Task item | Write the data below out exactly as it stands. Do not include the pictures.

Exercise data |
......
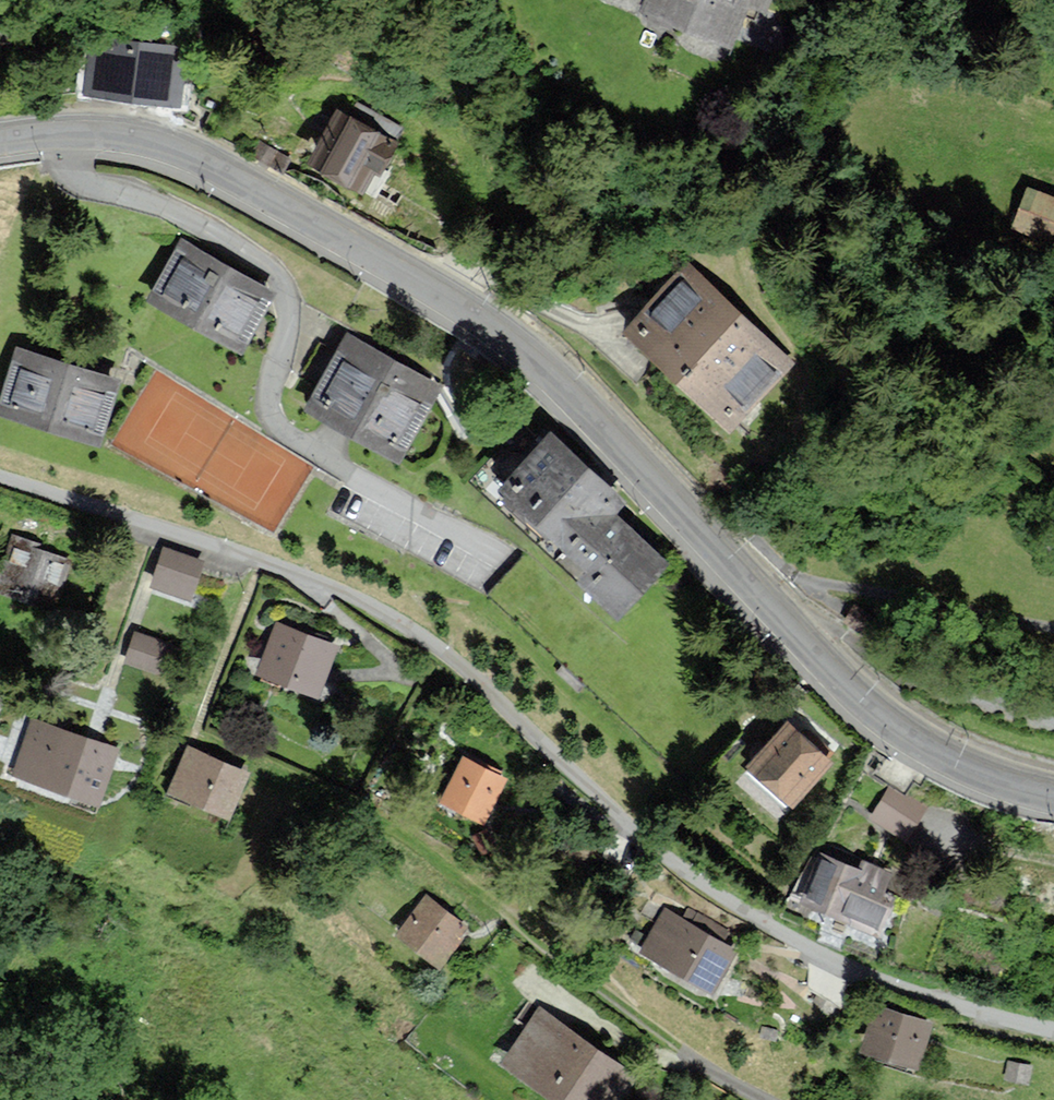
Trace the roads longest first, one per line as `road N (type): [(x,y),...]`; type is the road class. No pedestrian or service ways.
road 1 (secondary): [(0,140),(88,132),(170,148),(444,297),(552,378),(883,718),(957,765),(1053,797)]
road 2 (residential): [(1053,1030),(879,980),(707,887),(461,665),(358,598),(0,476)]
......
Reply |
Trace the roads longest first, one per line as `road N (type): [(x,y),...]`; type is the road class. No pedestrian or service ways.
road 1 (secondary): [(0,140),(88,132),(170,148),(444,297),(552,378),(883,718),(957,765),(1053,797)]
road 2 (residential): [(1053,1030),(879,980),(707,887),(461,665),(358,598),(0,476)]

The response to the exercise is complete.